§ EXERCISE
Extract from the entries below, exactly as given, only the lines from the line containing "pink bekominox <388,88> => nothing" to the line containing "pink rometa <192,200>", both lines included.

§ EXERCISE INPUTS
....................

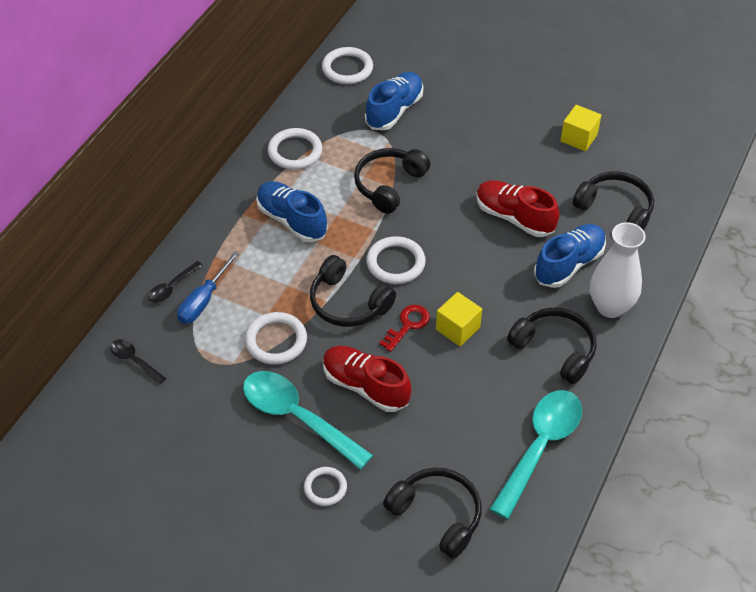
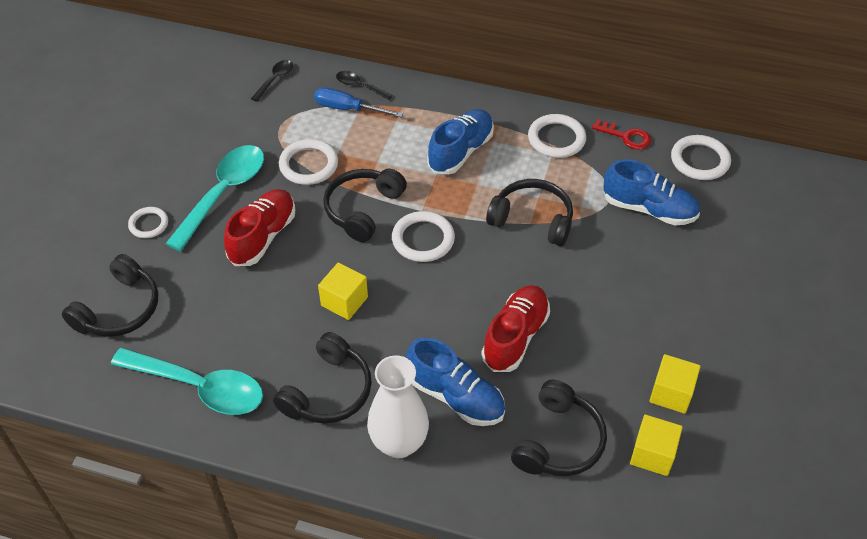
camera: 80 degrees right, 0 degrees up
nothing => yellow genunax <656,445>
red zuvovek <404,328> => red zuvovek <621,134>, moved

....................

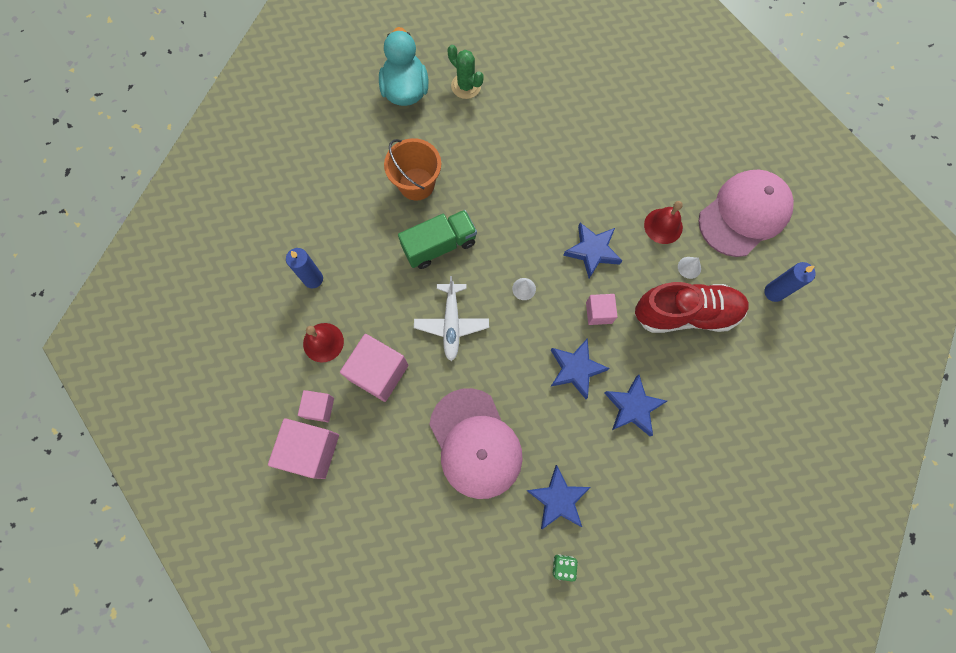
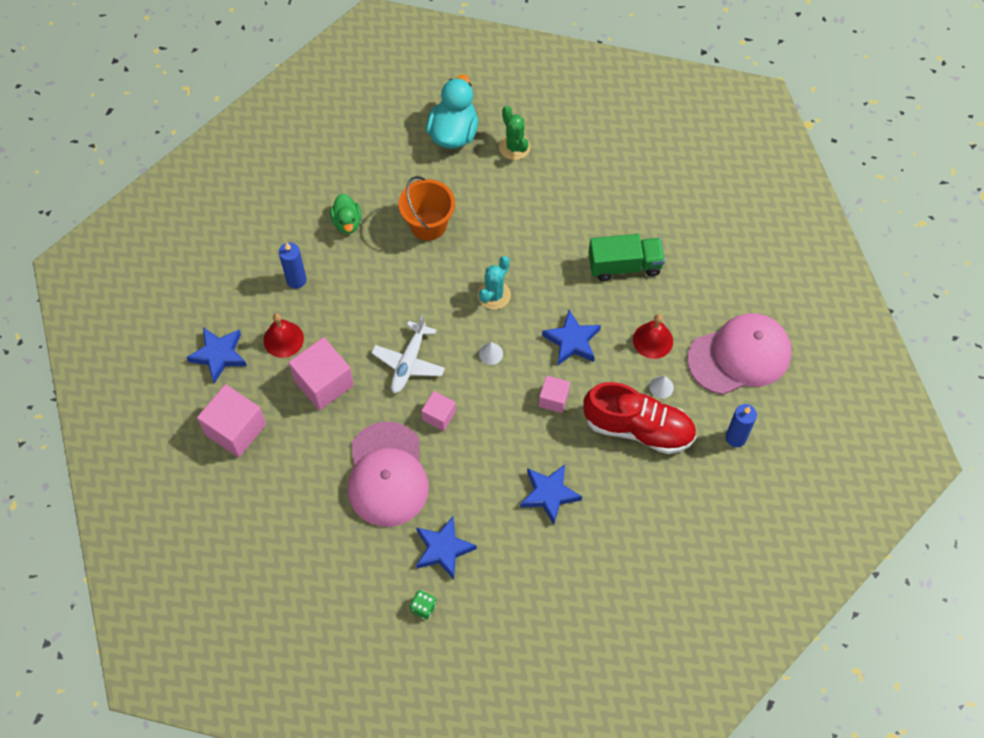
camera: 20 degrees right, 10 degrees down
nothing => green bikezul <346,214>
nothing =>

....................

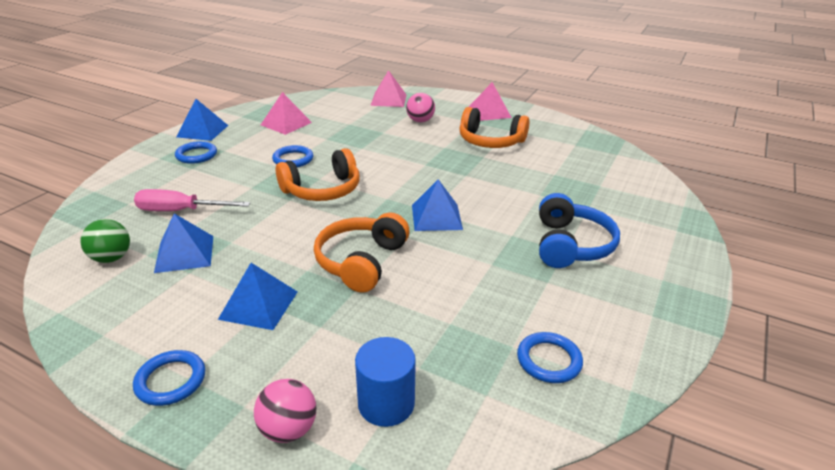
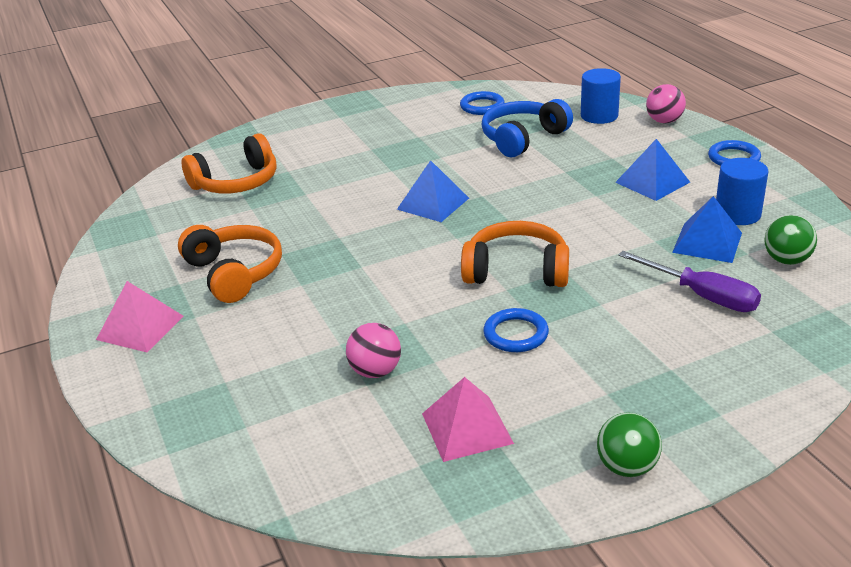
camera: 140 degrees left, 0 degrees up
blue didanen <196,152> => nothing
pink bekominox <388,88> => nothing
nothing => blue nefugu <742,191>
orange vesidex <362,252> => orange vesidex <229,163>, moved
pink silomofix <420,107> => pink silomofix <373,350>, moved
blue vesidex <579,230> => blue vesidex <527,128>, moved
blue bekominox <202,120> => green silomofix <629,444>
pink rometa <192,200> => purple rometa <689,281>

....................

§ RESPONSE TO THIS EXERCISE
pink bekominox <388,88> => nothing
nothing => blue nefugu <742,191>
orange vesidex <362,252> => orange vesidex <229,163>, moved
pink silomofix <420,107> => pink silomofix <373,350>, moved
blue vesidex <579,230> => blue vesidex <527,128>, moved
blue bekominox <202,120> => green silomofix <629,444>
pink rometa <192,200> => purple rometa <689,281>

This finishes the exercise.